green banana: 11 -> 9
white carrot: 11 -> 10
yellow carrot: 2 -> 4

==

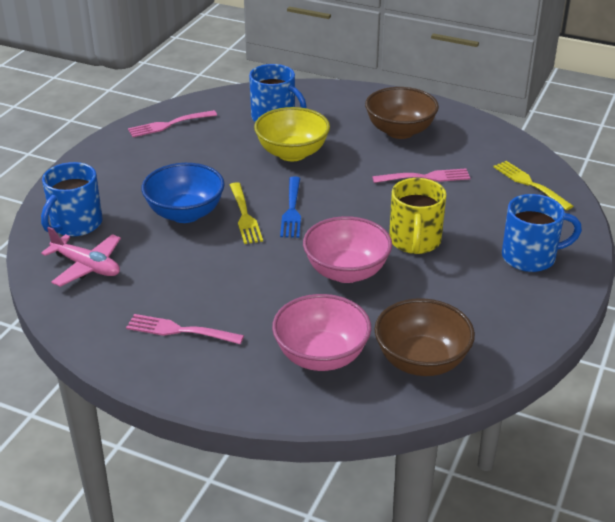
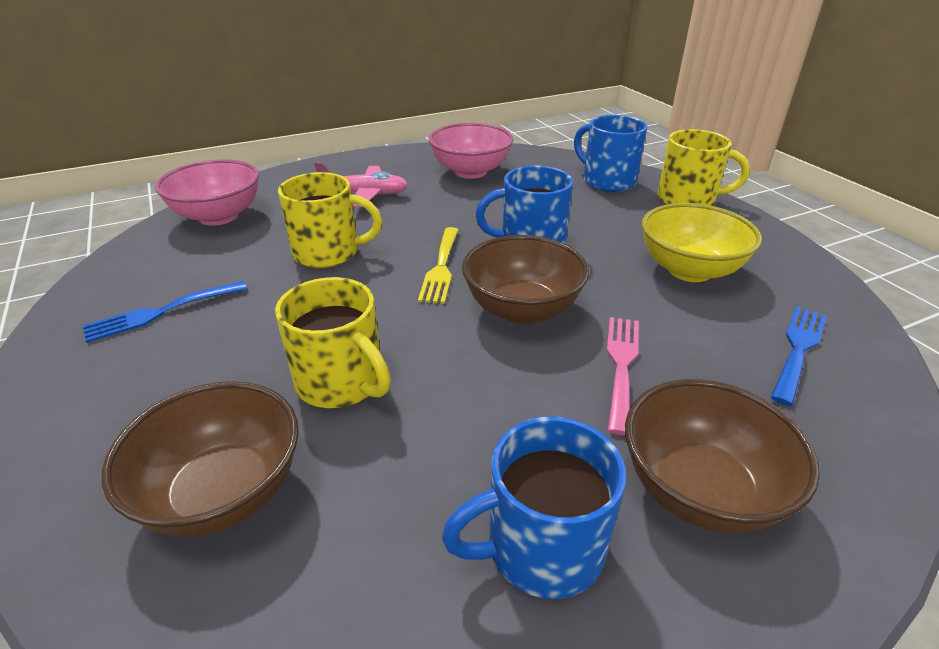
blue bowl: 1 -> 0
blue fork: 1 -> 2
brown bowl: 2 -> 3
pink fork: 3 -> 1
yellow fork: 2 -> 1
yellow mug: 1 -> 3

**Assignment**
Every line above from the line with "green banana: 11 -> 9" to the line with "yellow carrot: 2 -> 4" is wanted, ends included; write them out exactly and add no other line.

**Written answer**
green banana: 11 -> 9
white carrot: 11 -> 10
yellow carrot: 2 -> 4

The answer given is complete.